TASK DESCRIPTION »
Search the records below for the word "window", then return every line where it appears.

GIVEN INFORMATION »
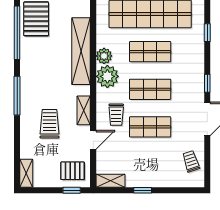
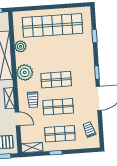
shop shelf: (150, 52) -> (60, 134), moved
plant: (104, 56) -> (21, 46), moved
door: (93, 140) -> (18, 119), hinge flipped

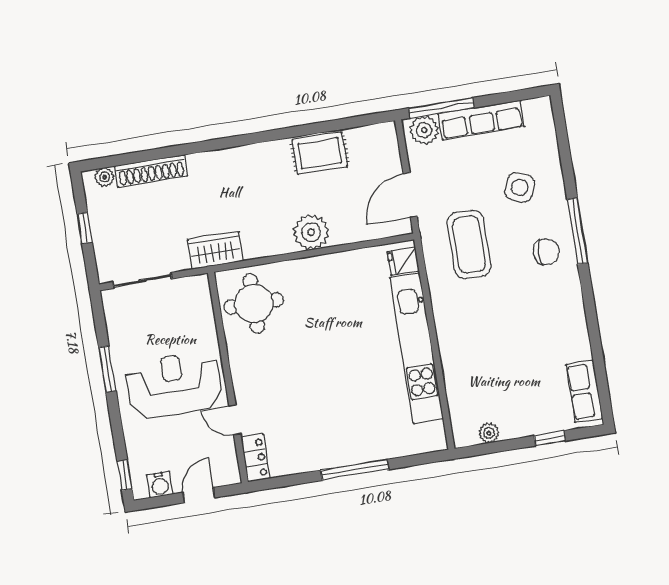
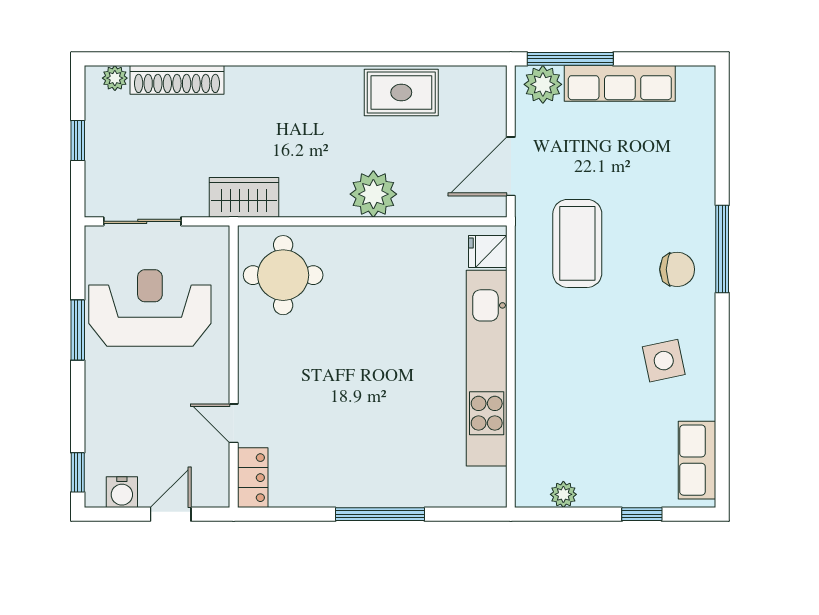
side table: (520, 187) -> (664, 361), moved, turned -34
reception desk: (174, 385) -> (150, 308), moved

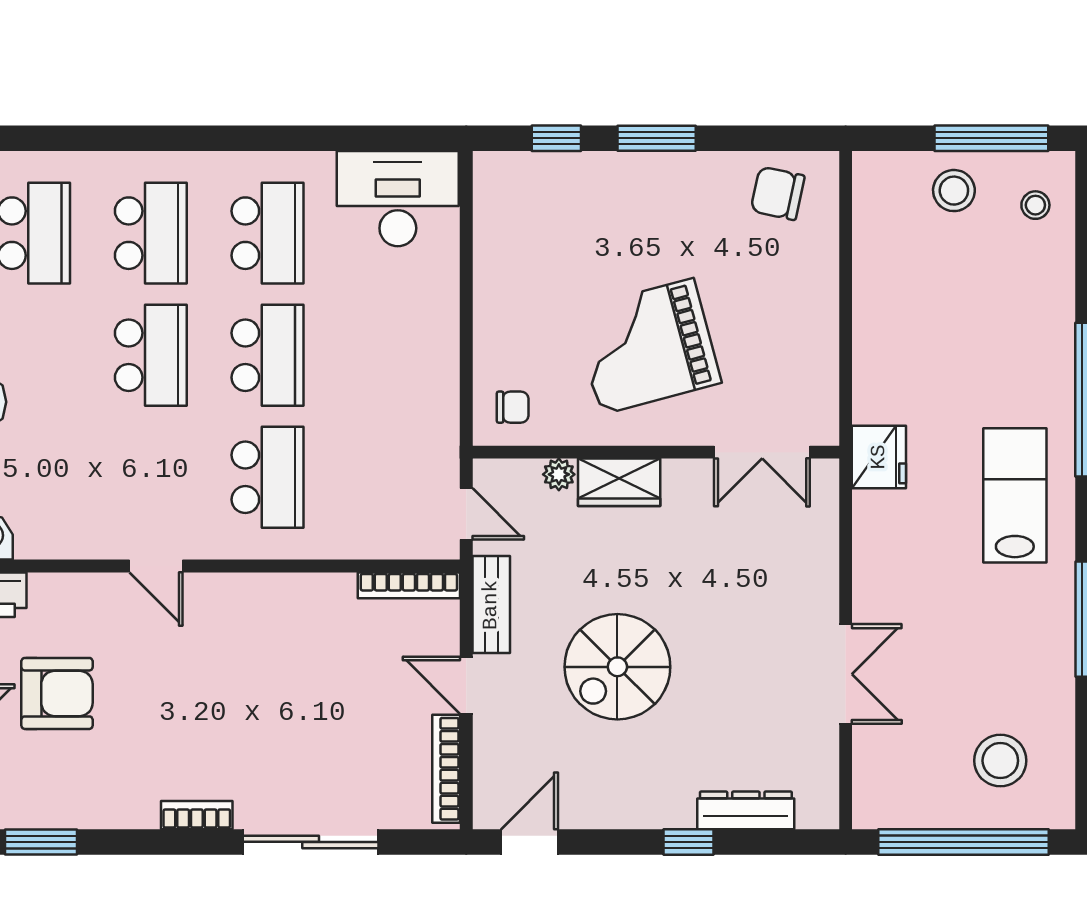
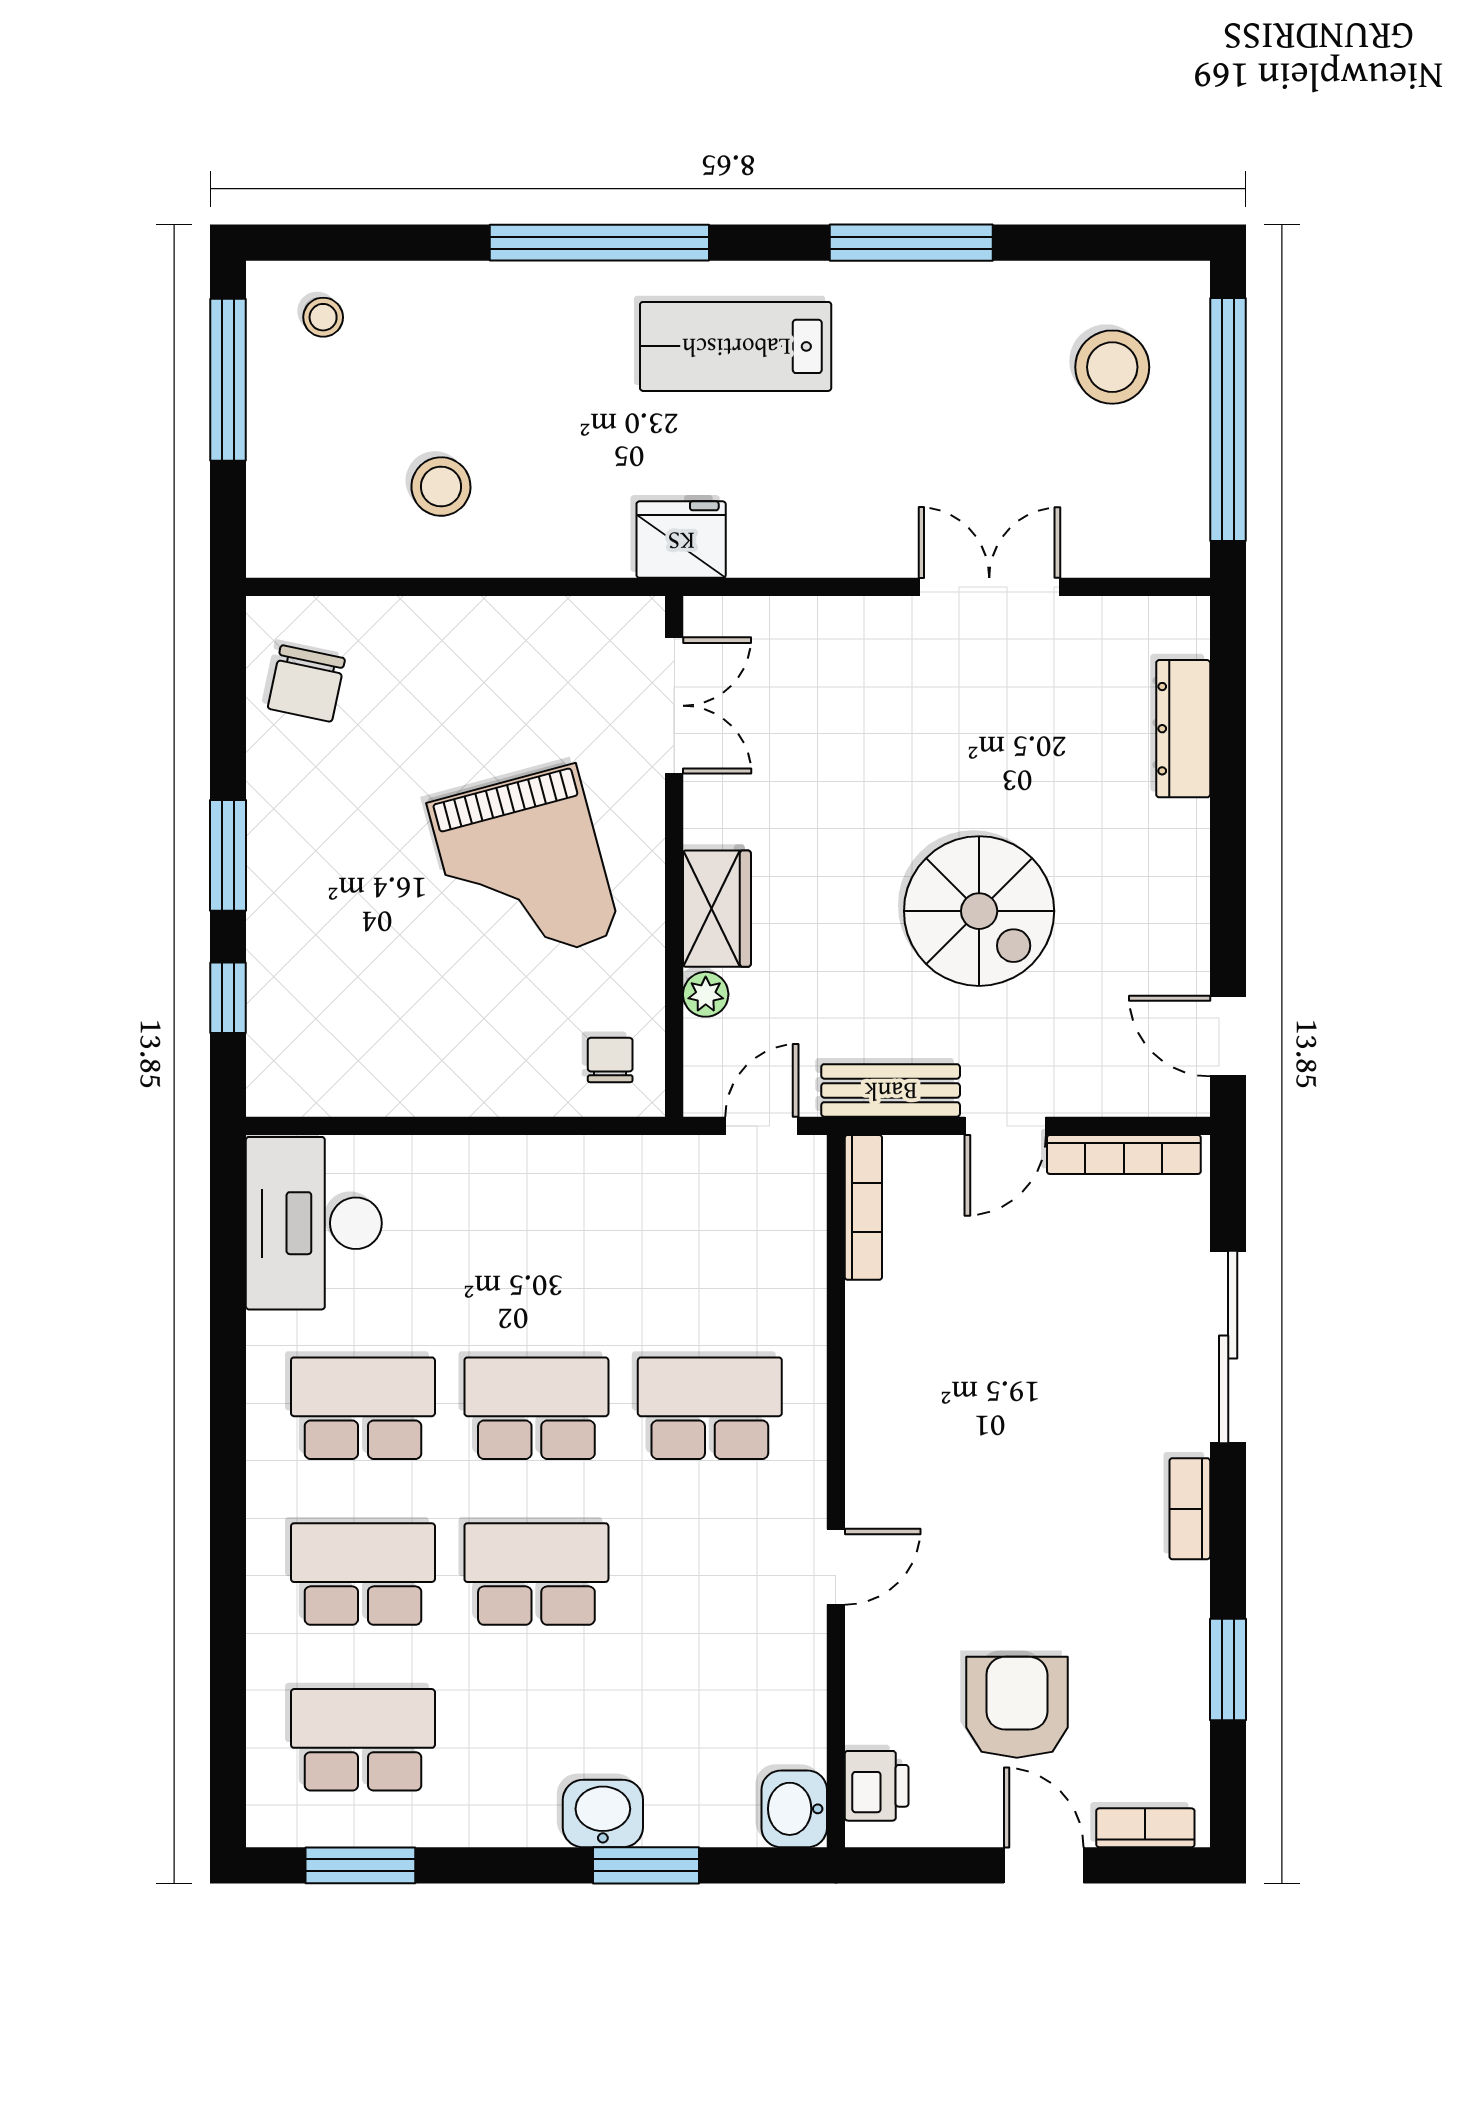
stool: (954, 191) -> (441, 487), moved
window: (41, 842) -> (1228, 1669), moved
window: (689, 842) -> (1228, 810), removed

TASK ANSWER »
window: (41, 842) -> (1228, 1669), moved
window: (689, 842) -> (1228, 810), removed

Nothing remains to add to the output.